┏━━
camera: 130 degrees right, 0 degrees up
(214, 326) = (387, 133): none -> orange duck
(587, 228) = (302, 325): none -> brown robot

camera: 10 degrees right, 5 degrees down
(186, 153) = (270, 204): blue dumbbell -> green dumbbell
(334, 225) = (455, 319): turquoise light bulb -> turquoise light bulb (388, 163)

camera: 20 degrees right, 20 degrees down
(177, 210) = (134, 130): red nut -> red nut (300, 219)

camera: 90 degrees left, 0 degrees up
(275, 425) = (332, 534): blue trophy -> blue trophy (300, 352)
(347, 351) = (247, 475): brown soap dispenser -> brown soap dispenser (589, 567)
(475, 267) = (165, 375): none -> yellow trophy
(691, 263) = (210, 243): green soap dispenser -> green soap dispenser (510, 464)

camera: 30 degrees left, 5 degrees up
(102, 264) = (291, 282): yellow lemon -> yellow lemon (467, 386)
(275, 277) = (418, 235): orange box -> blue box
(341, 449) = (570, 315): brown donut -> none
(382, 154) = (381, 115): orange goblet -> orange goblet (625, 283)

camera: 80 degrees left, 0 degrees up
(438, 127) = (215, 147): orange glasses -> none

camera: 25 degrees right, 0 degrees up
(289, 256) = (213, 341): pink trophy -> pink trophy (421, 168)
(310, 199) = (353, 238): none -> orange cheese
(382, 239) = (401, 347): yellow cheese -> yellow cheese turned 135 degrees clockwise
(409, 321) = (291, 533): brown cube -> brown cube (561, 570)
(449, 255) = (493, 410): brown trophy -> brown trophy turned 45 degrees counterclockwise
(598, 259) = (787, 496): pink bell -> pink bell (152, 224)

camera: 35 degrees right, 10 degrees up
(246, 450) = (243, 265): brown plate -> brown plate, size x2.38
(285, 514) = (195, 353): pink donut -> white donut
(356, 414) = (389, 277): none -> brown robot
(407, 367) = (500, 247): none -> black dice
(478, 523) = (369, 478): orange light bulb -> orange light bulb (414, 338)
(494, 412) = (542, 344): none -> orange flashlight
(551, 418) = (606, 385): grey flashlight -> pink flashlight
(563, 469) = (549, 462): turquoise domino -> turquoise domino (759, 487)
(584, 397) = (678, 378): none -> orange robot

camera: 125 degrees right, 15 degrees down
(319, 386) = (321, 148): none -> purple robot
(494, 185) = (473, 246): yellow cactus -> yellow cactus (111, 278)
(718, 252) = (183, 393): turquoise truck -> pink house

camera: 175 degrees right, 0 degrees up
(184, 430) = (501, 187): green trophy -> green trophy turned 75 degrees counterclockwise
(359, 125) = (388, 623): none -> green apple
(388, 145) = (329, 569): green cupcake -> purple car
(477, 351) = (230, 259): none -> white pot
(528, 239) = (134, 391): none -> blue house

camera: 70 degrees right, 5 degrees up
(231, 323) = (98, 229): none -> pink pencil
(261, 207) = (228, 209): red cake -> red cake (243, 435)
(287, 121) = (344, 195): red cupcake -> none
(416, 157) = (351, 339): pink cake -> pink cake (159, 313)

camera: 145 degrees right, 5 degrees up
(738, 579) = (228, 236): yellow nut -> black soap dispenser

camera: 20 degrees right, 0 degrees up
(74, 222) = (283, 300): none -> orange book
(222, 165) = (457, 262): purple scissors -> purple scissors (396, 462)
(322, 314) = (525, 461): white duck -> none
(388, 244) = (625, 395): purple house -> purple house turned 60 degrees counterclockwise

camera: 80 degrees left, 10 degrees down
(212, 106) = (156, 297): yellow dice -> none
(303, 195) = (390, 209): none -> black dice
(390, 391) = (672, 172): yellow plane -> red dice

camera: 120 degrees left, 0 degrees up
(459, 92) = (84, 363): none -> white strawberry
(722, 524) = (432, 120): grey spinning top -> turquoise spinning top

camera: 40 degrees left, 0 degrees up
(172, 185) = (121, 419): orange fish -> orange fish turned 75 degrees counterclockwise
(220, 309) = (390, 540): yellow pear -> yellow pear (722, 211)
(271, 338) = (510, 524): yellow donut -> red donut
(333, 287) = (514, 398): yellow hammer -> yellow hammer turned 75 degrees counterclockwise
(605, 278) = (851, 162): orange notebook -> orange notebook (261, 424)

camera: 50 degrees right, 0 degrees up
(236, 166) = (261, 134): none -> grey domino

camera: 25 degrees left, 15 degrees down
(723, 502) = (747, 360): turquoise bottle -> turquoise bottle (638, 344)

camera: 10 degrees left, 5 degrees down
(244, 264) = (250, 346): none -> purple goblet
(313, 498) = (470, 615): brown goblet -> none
┗━━
YOUR OBJECTIVE: Without changing a single word, reproduce the entries above.

EXPECTED OUTPUT:
camera: 130 degrees right, 0 degrees up
(214, 326) = (387, 133): none -> orange duck
(587, 228) = (302, 325): none -> brown robot

camera: 10 degrees right, 5 degrees down
(186, 153) = (270, 204): blue dumbbell -> green dumbbell
(334, 225) = (455, 319): turquoise light bulb -> turquoise light bulb (388, 163)

camera: 20 degrees right, 20 degrees down
(177, 210) = (134, 130): red nut -> red nut (300, 219)

camera: 90 degrees left, 0 degrees up
(275, 425) = (332, 534): blue trophy -> blue trophy (300, 352)
(347, 351) = (247, 475): brown soap dispenser -> brown soap dispenser (589, 567)
(475, 267) = (165, 375): none -> yellow trophy
(691, 263) = (210, 243): green soap dispenser -> green soap dispenser (510, 464)

camera: 30 degrees left, 5 degrees up
(102, 264) = (291, 282): yellow lemon -> yellow lemon (467, 386)
(275, 277) = (418, 235): orange box -> blue box
(341, 449) = (570, 315): brown donut -> none
(382, 154) = (381, 115): orange goblet -> orange goblet (625, 283)

camera: 80 degrees left, 0 degrees up
(438, 127) = (215, 147): orange glasses -> none

camera: 25 degrees right, 0 degrees up
(289, 256) = (213, 341): pink trophy -> pink trophy (421, 168)
(310, 199) = (353, 238): none -> orange cheese
(382, 239) = (401, 347): yellow cheese -> yellow cheese turned 135 degrees clockwise
(409, 321) = (291, 533): brown cube -> brown cube (561, 570)
(449, 255) = (493, 410): brown trophy -> brown trophy turned 45 degrees counterclockwise
(598, 259) = (787, 496): pink bell -> pink bell (152, 224)

camera: 35 degrees right, 10 degrees up
(246, 450) = (243, 265): brown plate -> brown plate, size x2.38
(285, 514) = (195, 353): pink donut -> white donut
(356, 414) = (389, 277): none -> brown robot
(407, 367) = (500, 247): none -> black dice
(478, 523) = (369, 478): orange light bulb -> orange light bulb (414, 338)
(494, 412) = (542, 344): none -> orange flashlight
(551, 418) = (606, 385): grey flashlight -> pink flashlight
(563, 469) = (549, 462): turquoise domino -> turquoise domino (759, 487)
(584, 397) = (678, 378): none -> orange robot

camera: 125 degrees right, 15 degrees down
(319, 386) = (321, 148): none -> purple robot
(494, 185) = (473, 246): yellow cactus -> yellow cactus (111, 278)
(718, 252) = (183, 393): turquoise truck -> pink house

camera: 175 degrees right, 0 degrees up
(184, 430) = (501, 187): green trophy -> green trophy turned 75 degrees counterclockwise
(359, 125) = (388, 623): none -> green apple
(388, 145) = (329, 569): green cupcake -> purple car
(477, 351) = (230, 259): none -> white pot
(528, 239) = (134, 391): none -> blue house

camera: 70 degrees right, 5 degrees up
(231, 323) = (98, 229): none -> pink pencil
(261, 207) = (228, 209): red cake -> red cake (243, 435)
(287, 121) = (344, 195): red cupcake -> none
(416, 157) = (351, 339): pink cake -> pink cake (159, 313)

camera: 145 degrees right, 5 degrees up
(738, 579) = (228, 236): yellow nut -> black soap dispenser

camera: 20 degrees right, 0 degrees up
(74, 222) = (283, 300): none -> orange book
(222, 165) = (457, 262): purple scissors -> purple scissors (396, 462)
(322, 314) = (525, 461): white duck -> none
(388, 244) = (625, 395): purple house -> purple house turned 60 degrees counterclockwise

camera: 80 degrees left, 10 degrees down
(212, 106) = (156, 297): yellow dice -> none
(303, 195) = (390, 209): none -> black dice
(390, 391) = (672, 172): yellow plane -> red dice

camera: 120 degrees left, 0 degrees up
(459, 92) = (84, 363): none -> white strawberry
(722, 524) = (432, 120): grey spinning top -> turquoise spinning top

camera: 40 degrees left, 0 degrees up
(172, 185) = (121, 419): orange fish -> orange fish turned 75 degrees counterclockwise
(220, 309) = (390, 540): yellow pear -> yellow pear (722, 211)
(271, 338) = (510, 524): yellow donut -> red donut
(333, 287) = (514, 398): yellow hammer -> yellow hammer turned 75 degrees counterclockwise
(605, 278) = (851, 162): orange notebook -> orange notebook (261, 424)

camera: 50 degrees right, 0 degrees up
(236, 166) = (261, 134): none -> grey domino

camera: 25 degrees left, 15 degrees down
(723, 502) = (747, 360): turquoise bottle -> turquoise bottle (638, 344)

camera: 10 degrees left, 5 degrees down
(244, 264) = (250, 346): none -> purple goblet
(313, 498) = (470, 615): brown goblet -> none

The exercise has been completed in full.